**Available data:**
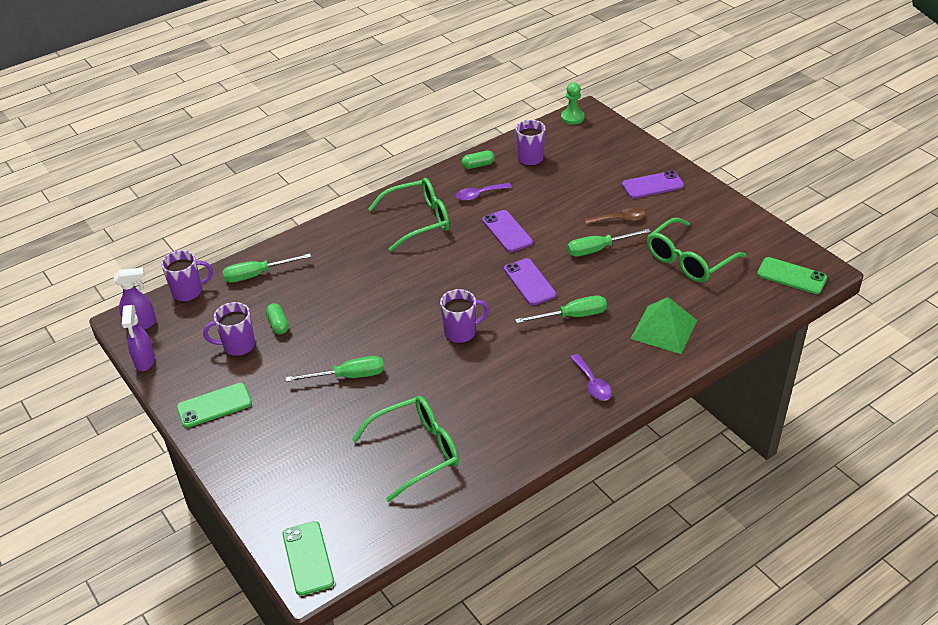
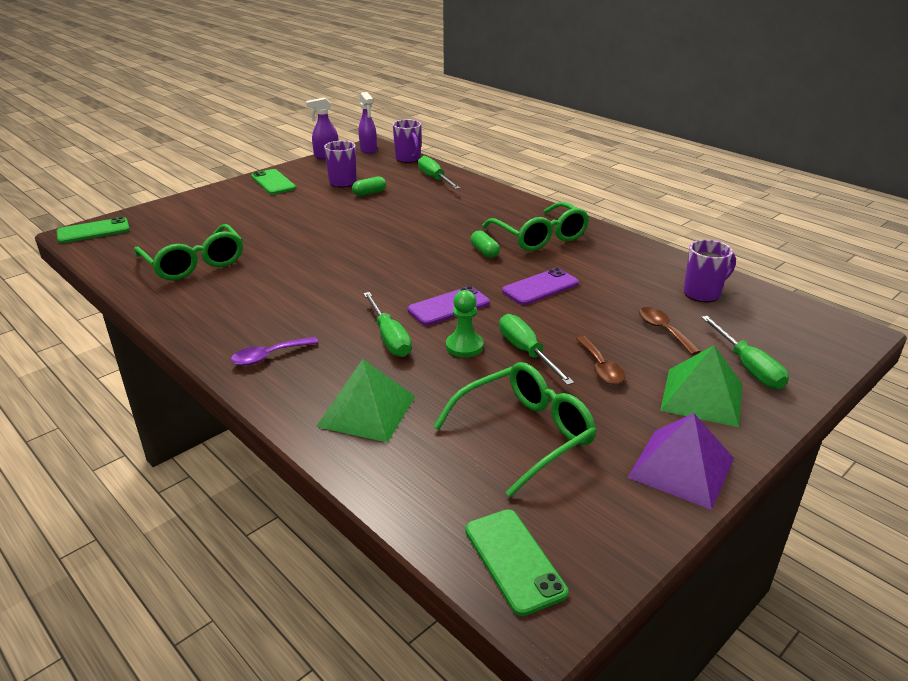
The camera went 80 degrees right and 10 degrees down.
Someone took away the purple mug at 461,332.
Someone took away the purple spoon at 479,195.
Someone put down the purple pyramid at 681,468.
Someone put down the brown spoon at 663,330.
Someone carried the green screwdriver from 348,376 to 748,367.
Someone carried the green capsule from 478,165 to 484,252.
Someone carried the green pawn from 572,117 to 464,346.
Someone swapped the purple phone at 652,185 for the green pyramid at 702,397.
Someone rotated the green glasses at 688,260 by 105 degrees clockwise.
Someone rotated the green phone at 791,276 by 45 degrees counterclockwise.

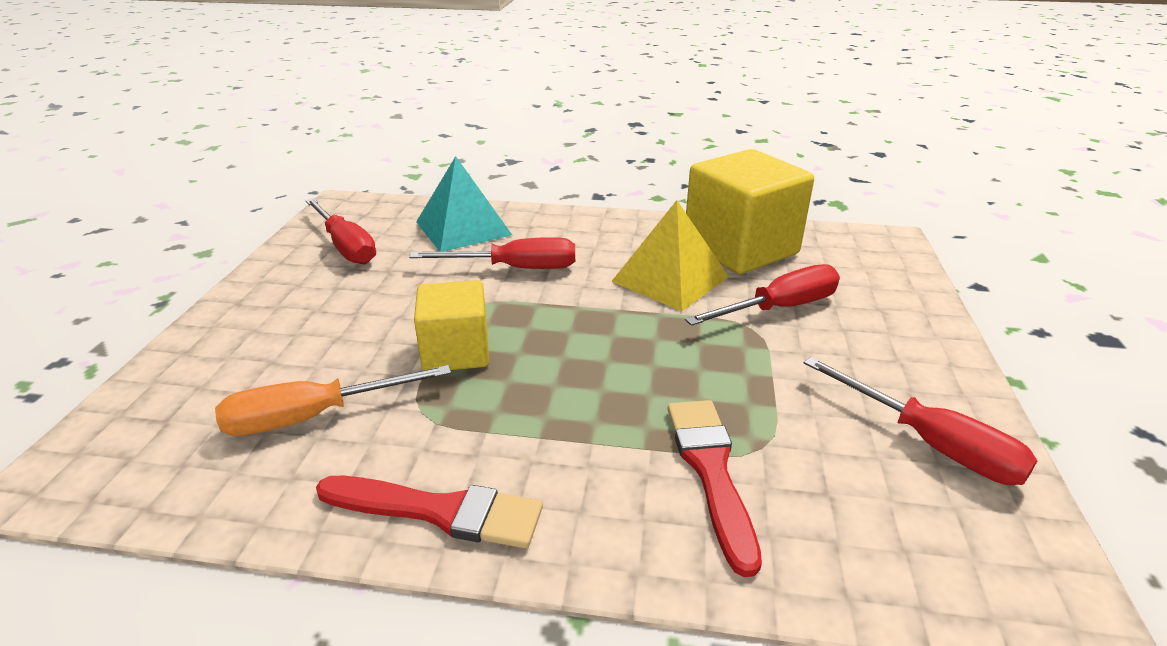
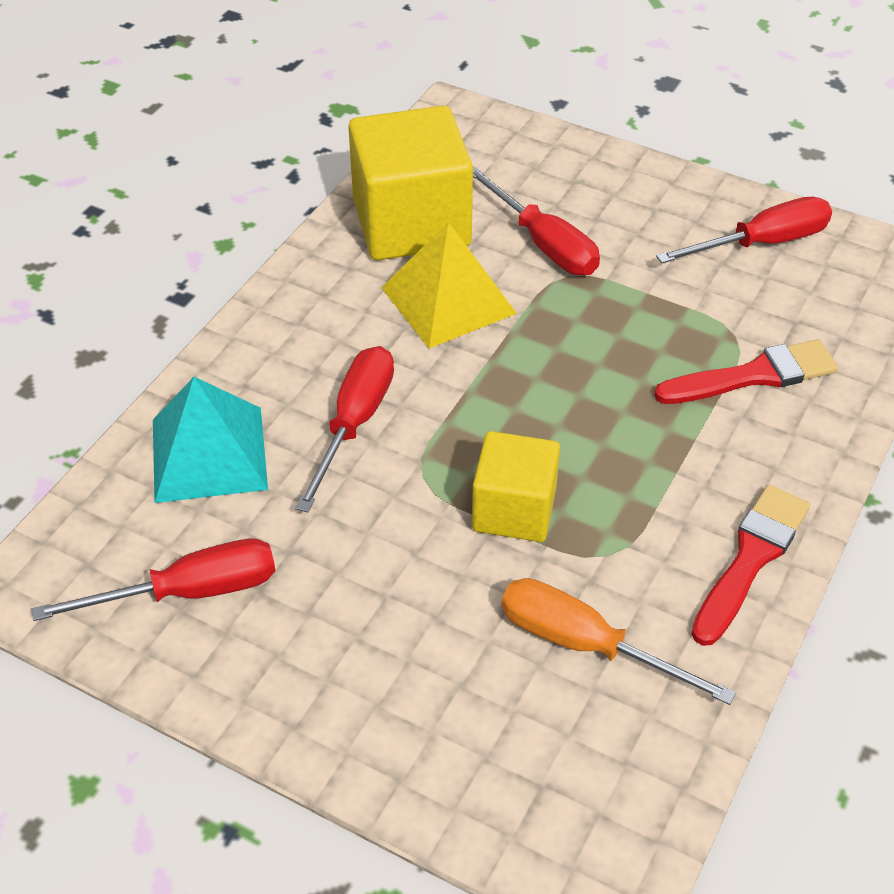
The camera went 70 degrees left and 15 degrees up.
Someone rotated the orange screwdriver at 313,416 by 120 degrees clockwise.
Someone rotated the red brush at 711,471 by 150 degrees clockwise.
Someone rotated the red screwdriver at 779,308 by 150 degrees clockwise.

**About this exercise:** Report how many lines in the listing above hold the string "purple", giving the number and no other words.

**Result:** 4